--- WHAT YOU NEED TO DO ---
From the entries that follow, copy exactly the lines beginning at the line holding "(487, 156) = (219, 165): white" and continuing through the line holding "(644, 282) = (342, 298): none -> pink ring".

[[ RECORDS FOR THIS TASK open ]]

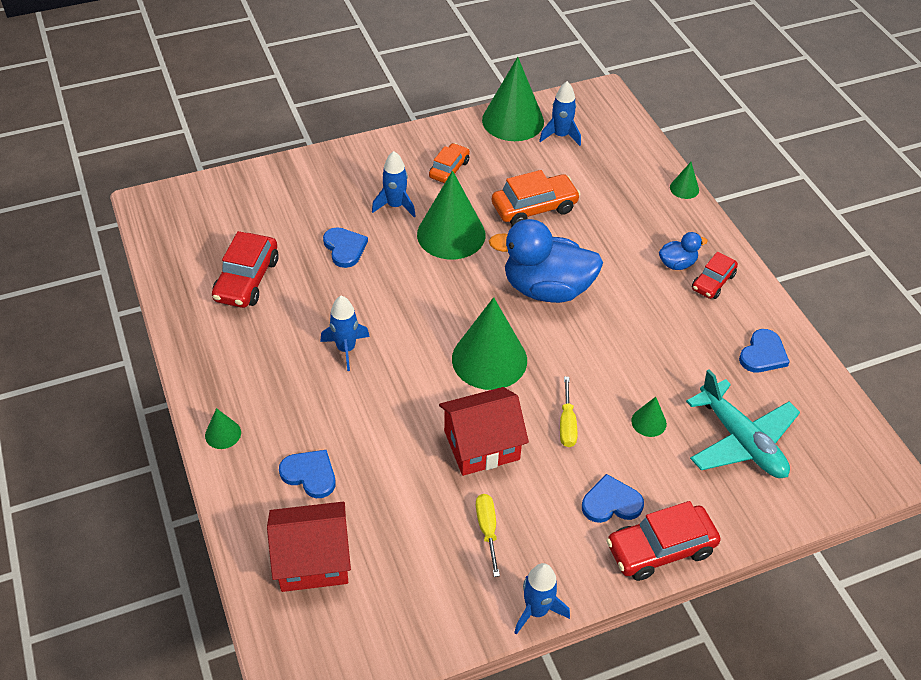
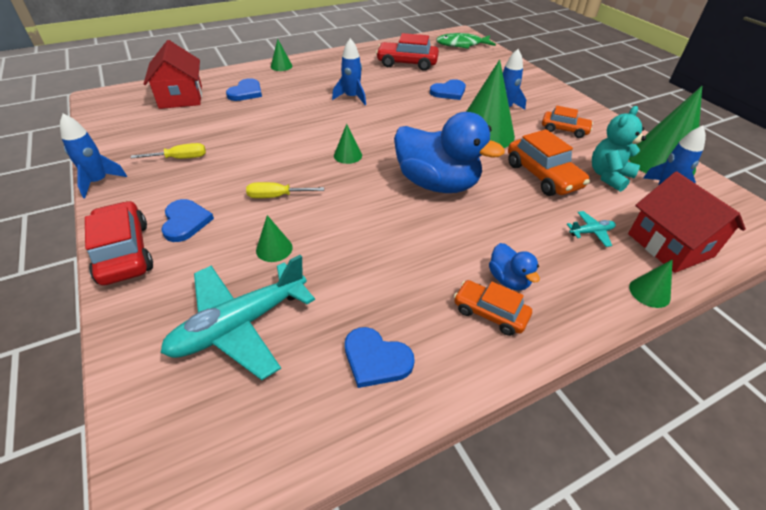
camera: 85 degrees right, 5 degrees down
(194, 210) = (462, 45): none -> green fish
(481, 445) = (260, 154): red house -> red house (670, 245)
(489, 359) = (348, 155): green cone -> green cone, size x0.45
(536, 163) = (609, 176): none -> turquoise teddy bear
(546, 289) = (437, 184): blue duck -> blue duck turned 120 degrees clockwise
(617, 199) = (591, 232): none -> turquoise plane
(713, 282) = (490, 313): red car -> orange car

[[ RECORDS FOR THIS TASK closed ]]
[[ RECORDS FOR THIS TASK open ]]

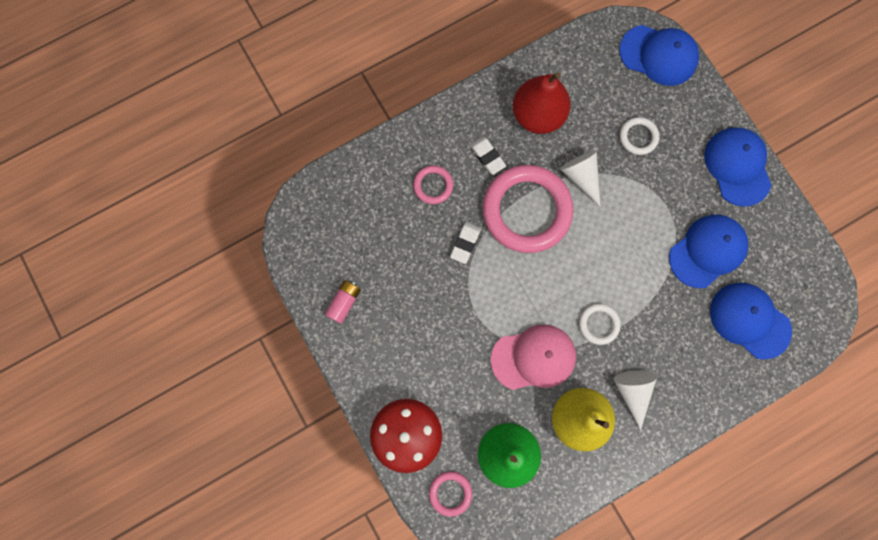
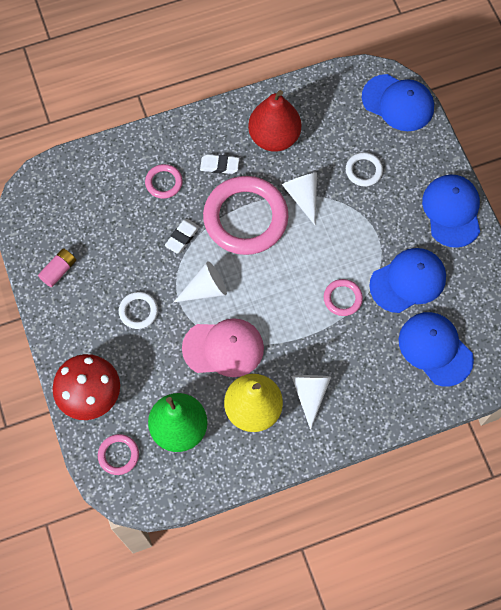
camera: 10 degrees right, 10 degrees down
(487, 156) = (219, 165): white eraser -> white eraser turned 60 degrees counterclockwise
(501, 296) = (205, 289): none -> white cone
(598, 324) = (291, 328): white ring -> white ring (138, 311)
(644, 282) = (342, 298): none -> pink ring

[[ RECORDS FOR THIS TASK closed ]]

--- SOLUTION TO THIS EXERCISE ---
(487, 156) = (219, 165): white eraser -> white eraser turned 60 degrees counterclockwise
(501, 296) = (205, 289): none -> white cone
(598, 324) = (291, 328): white ring -> white ring (138, 311)
(644, 282) = (342, 298): none -> pink ring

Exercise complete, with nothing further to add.